• **What to produce**
Exclude images, then output the remaining data verbatim.

*** Opening Data ***

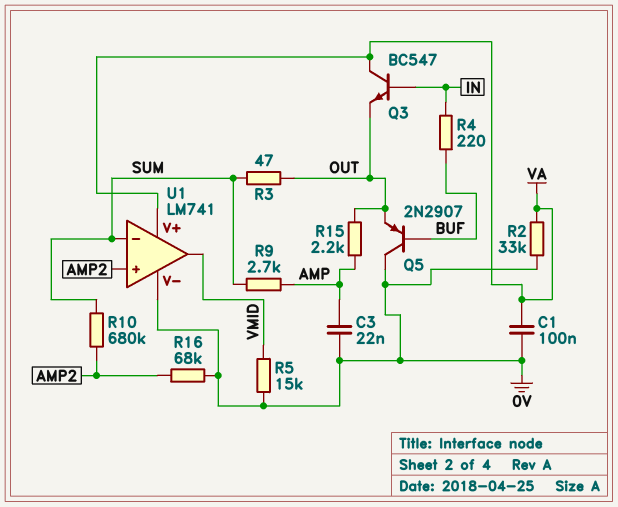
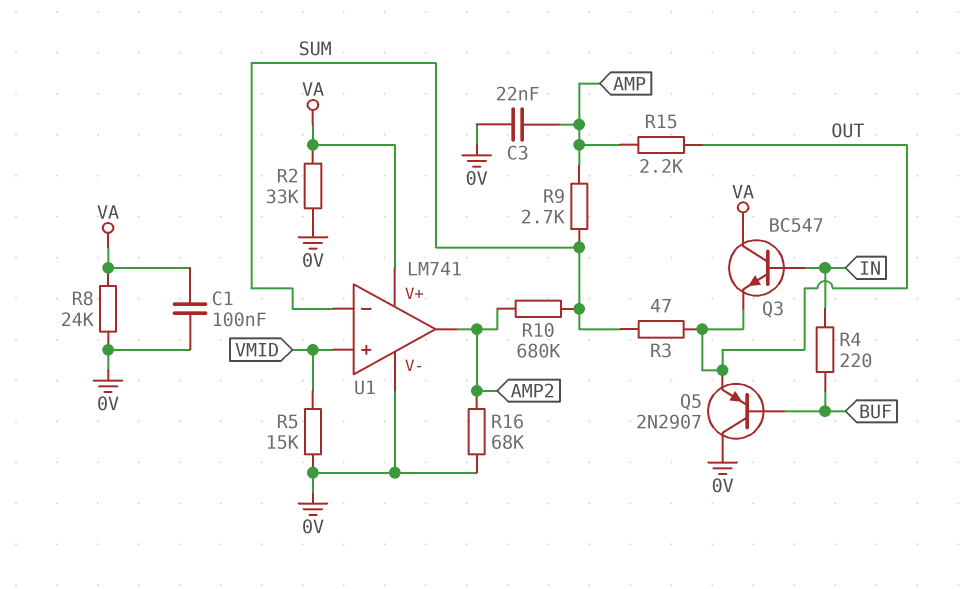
R8: none -> 24k (0V, VA)
U1 pin in+: AMP2 -> VMID
U1 pin out: VMID -> AMP2

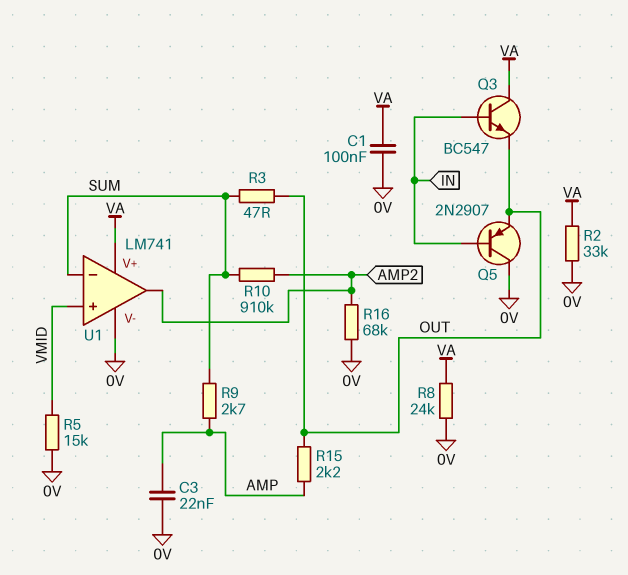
Q5: PNP 2N2907 (B BUF, C 0V, E OUT) -> PNP 2N2907 (B IN, C 0V, E OUT)
R4: 220 (BUF, IN) -> none
R10: 680k (AMP2, SUM) -> 910k (AMP2, SUM)

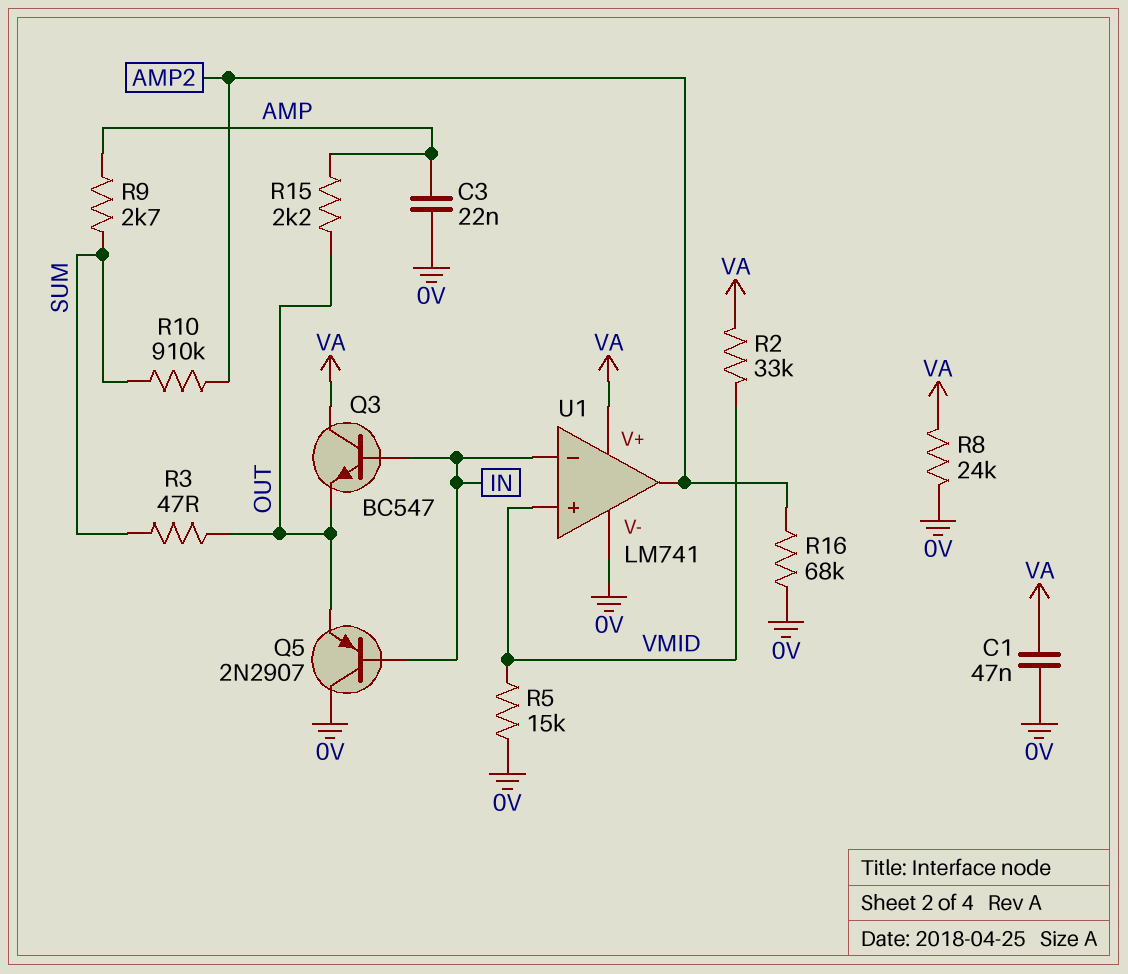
C1: 100nF (0V, VA) -> 47nF (0V, VA)
R2: 33k (0V, VA) -> 33k (VA, VMID)
U1 pin in-: SUM -> IN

*** Closing Data ***

• **The completed task**
R8: none -> 24k (0V, VA)
U1 pin in+: AMP2 -> VMID
U1 pin out: VMID -> AMP2

Q5: PNP 2N2907 (B BUF, C 0V, E OUT) -> PNP 2N2907 (B IN, C 0V, E OUT)
R4: 220 (BUF, IN) -> none
R10: 680k (AMP2, SUM) -> 910k (AMP2, SUM)

C1: 100nF (0V, VA) -> 47nF (0V, VA)
R2: 33k (0V, VA) -> 33k (VA, VMID)
U1 pin in-: SUM -> IN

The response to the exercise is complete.